→ **What the exercise asks**
Only the number is requested. Tally the lines of the data that hold the string "EBONY".

→ **Source data**
○ ○ ○ ○ ○ ○ ○

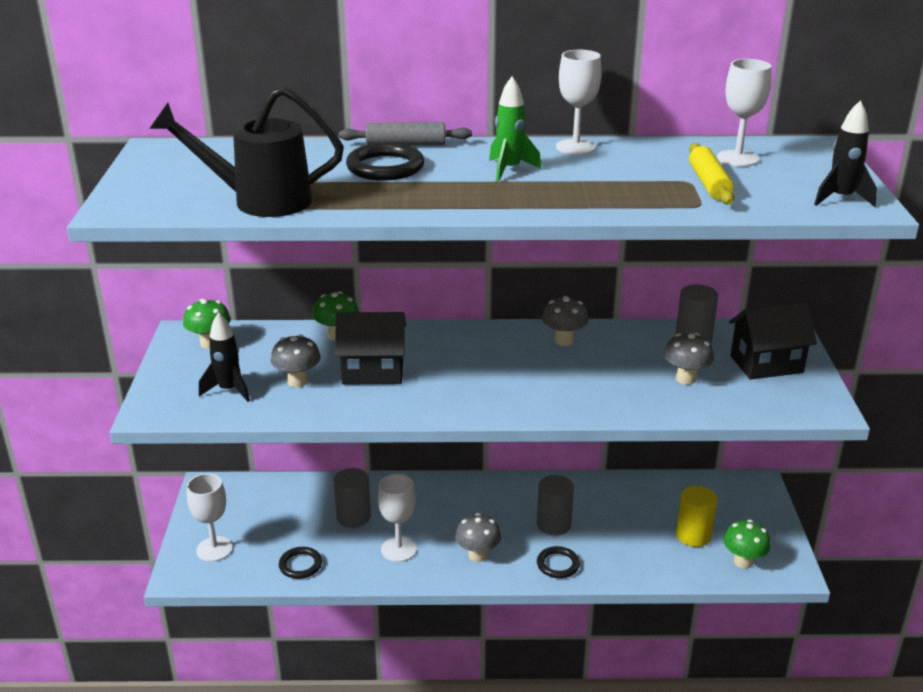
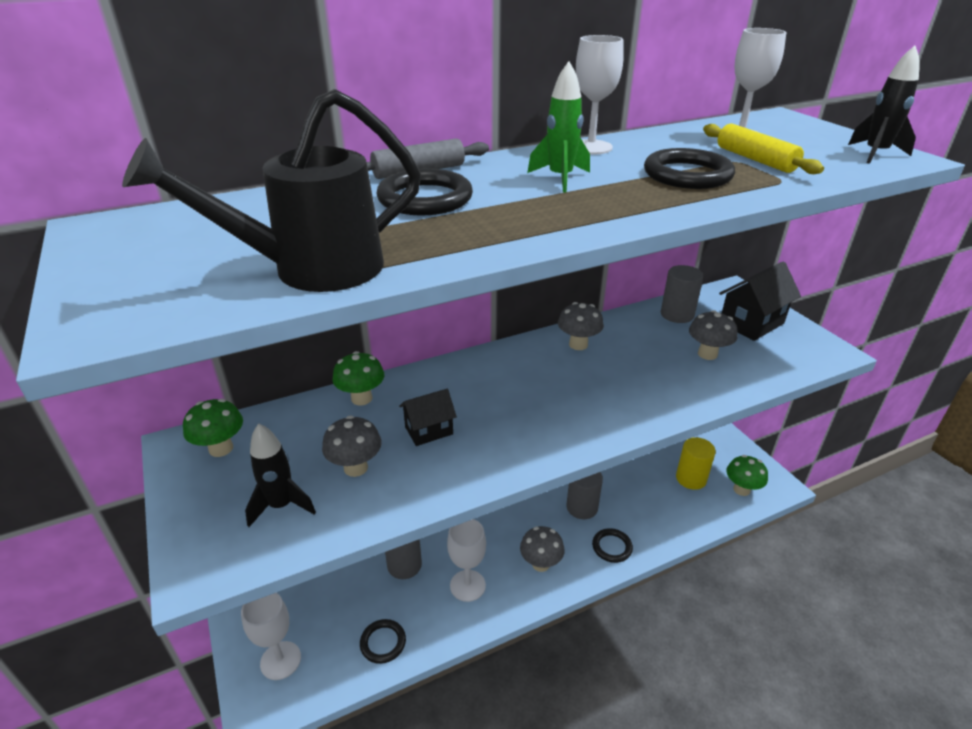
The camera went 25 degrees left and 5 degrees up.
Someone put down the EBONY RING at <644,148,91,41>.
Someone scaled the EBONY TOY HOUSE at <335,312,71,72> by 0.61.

○ ○ ○ ○ ○ ○ ○

→ **Your solution**
2